══ TASK DATA
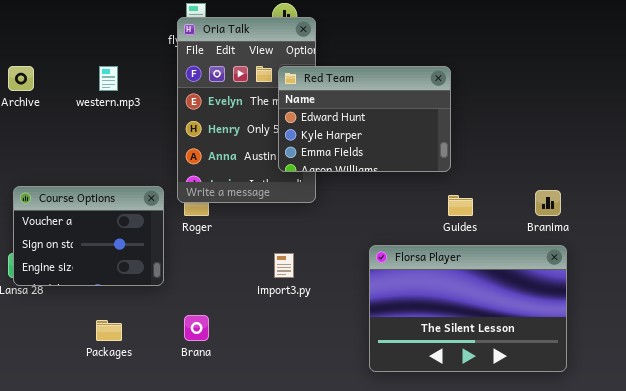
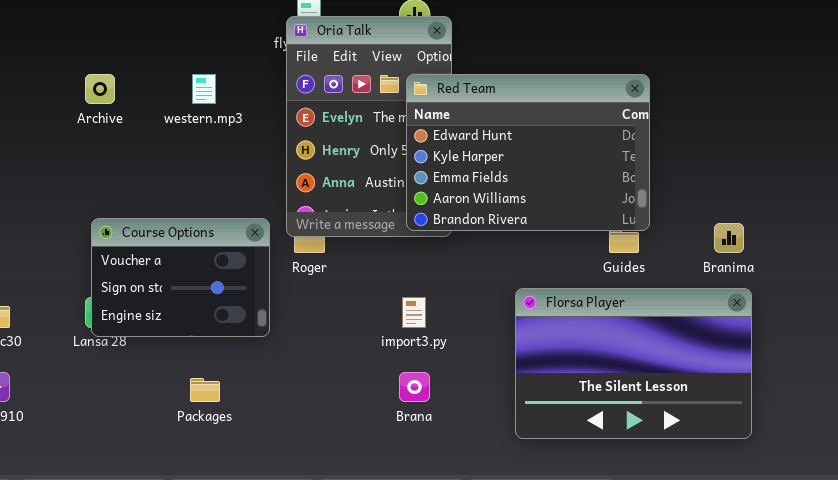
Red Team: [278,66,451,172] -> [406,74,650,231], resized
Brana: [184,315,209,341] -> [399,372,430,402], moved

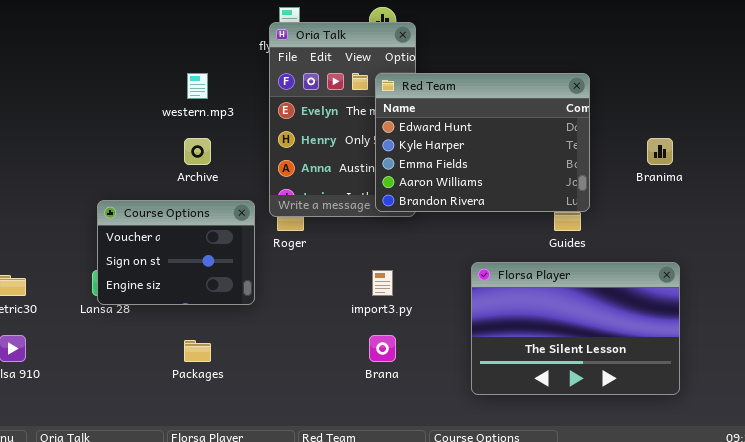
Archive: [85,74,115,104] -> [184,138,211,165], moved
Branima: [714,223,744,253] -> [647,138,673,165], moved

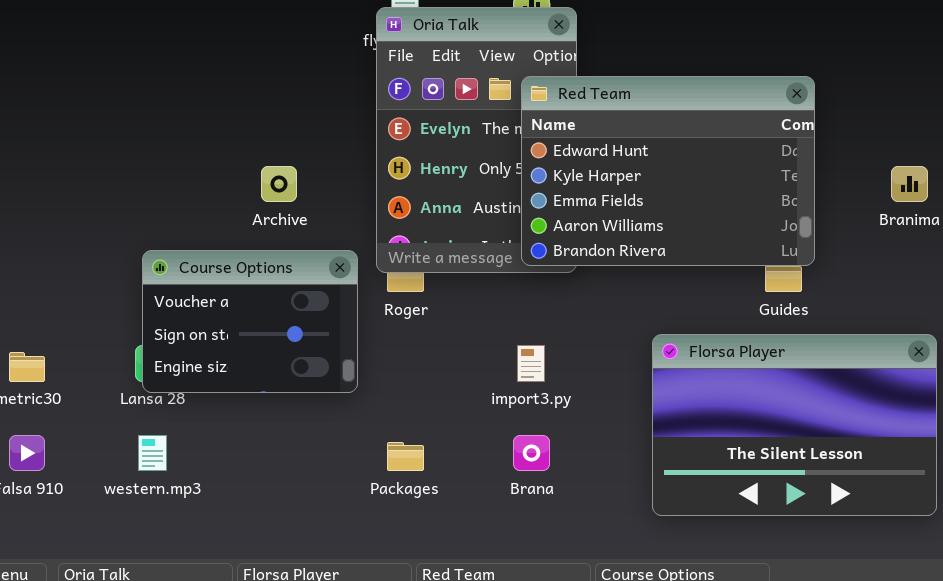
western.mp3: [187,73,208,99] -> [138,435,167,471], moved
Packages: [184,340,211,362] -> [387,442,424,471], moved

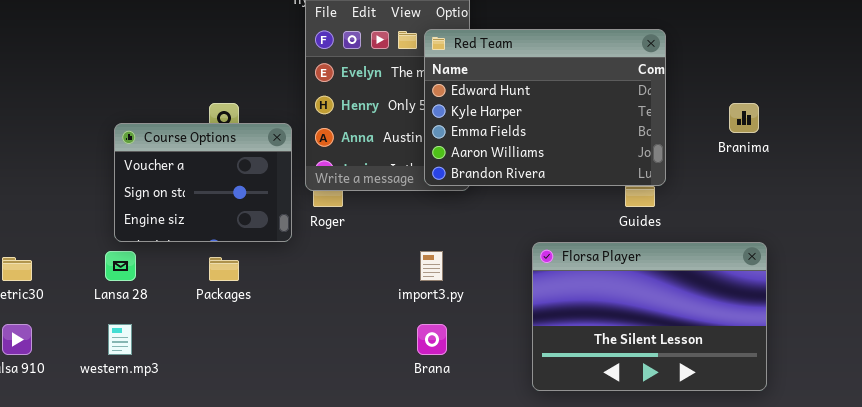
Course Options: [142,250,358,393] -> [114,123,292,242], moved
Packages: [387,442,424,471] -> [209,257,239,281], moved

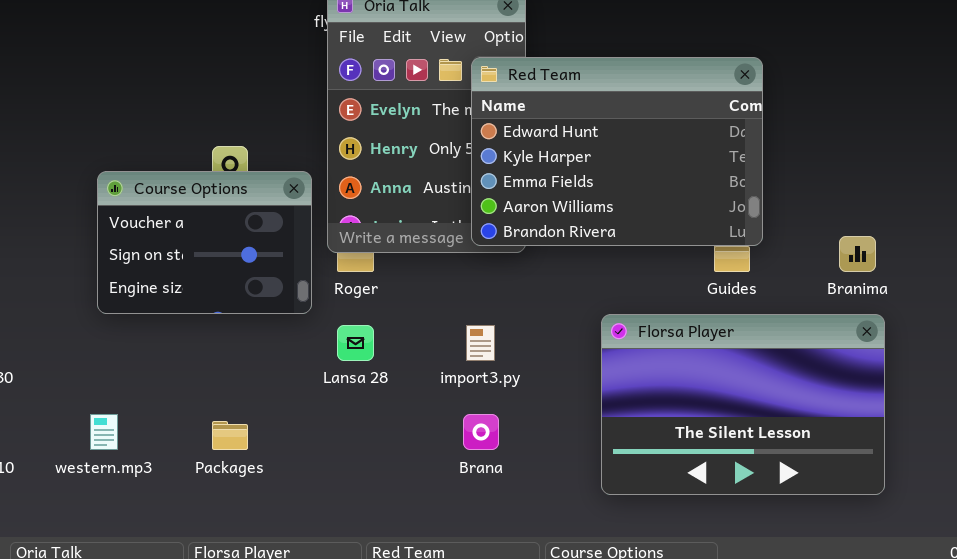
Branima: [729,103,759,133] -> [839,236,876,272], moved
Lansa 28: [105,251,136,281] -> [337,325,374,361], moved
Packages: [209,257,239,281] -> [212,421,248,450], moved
════
══ TASK DATA
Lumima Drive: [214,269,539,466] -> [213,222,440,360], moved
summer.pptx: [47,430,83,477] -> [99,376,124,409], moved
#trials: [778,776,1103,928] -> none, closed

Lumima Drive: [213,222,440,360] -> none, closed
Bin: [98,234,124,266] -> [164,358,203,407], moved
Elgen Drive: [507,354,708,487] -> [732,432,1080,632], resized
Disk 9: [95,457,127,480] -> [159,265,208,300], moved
════
HOW TO COMPLETE THIS TASK | Starting with the line above that holds "Red Team: [278,66,451,172]", restate each line word for word up to and including the line that holds "western.mp3: [187,73,208,99] ->". Drop the pictures.

REPLY |
Red Team: [278,66,451,172] -> [406,74,650,231], resized
Brana: [184,315,209,341] -> [399,372,430,402], moved

Archive: [85,74,115,104] -> [184,138,211,165], moved
Branima: [714,223,744,253] -> [647,138,673,165], moved

western.mp3: [187,73,208,99] -> [138,435,167,471], moved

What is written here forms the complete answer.